**WHAT IS EXPECTED**
What lines in the material hold the string "none"? Return every one of them.

---------------

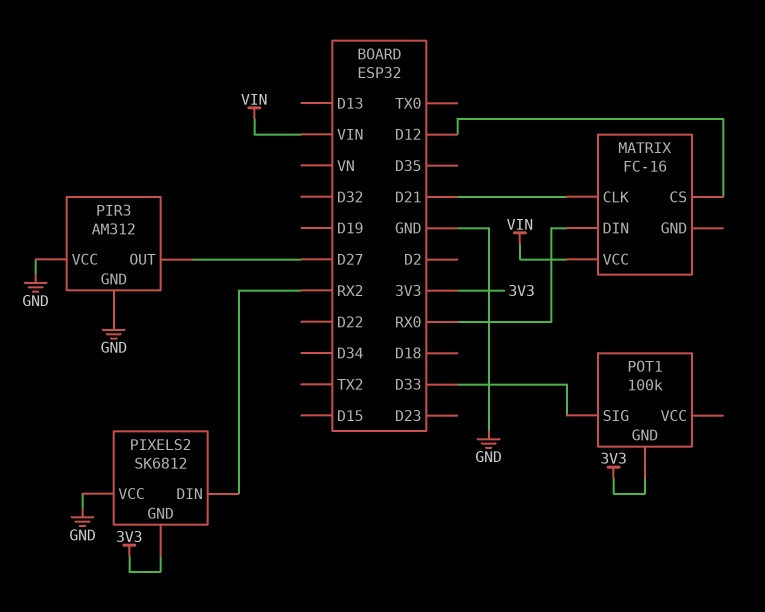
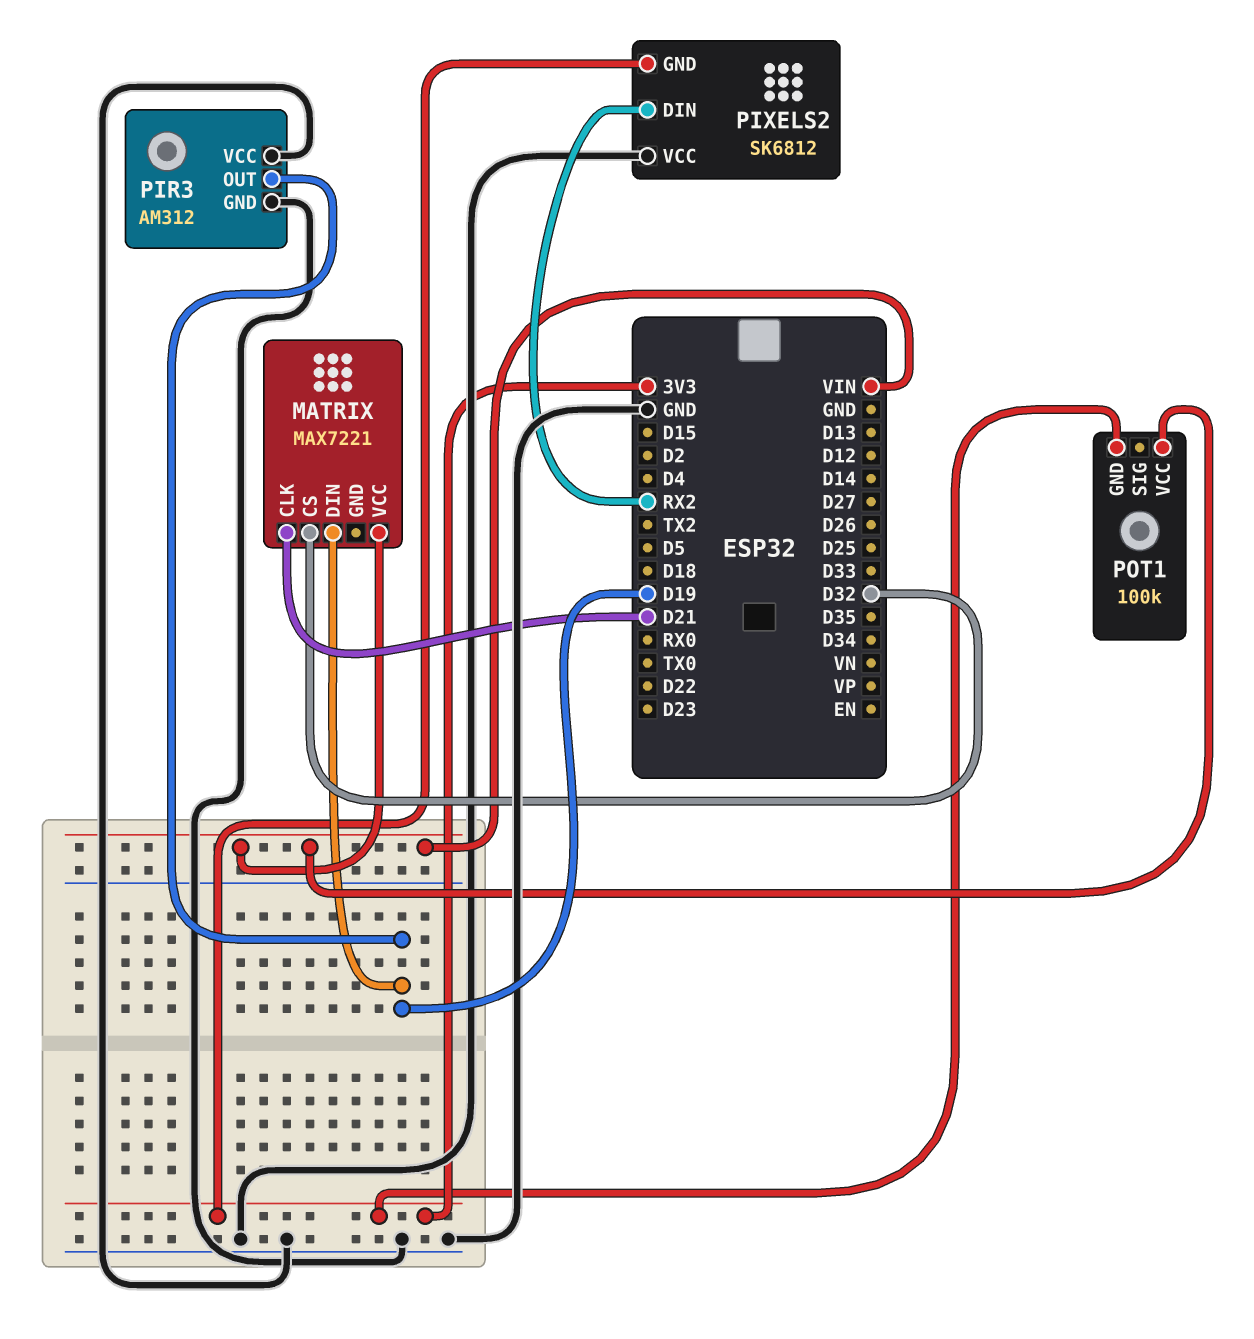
MATRIX: FC-16 -> MAX7221
MATRIX pin CS: D12 -> D32
MATRIX pin DIN: RX0 -> D19
PIR3 pin OUT: D27 -> D19
POT1 pin SIG: D33 -> none
POT1 pin VCC: none -> VIN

---------------

**YOUR RESPONSE**
POT1 pin SIG: D33 -> none
POT1 pin VCC: none -> VIN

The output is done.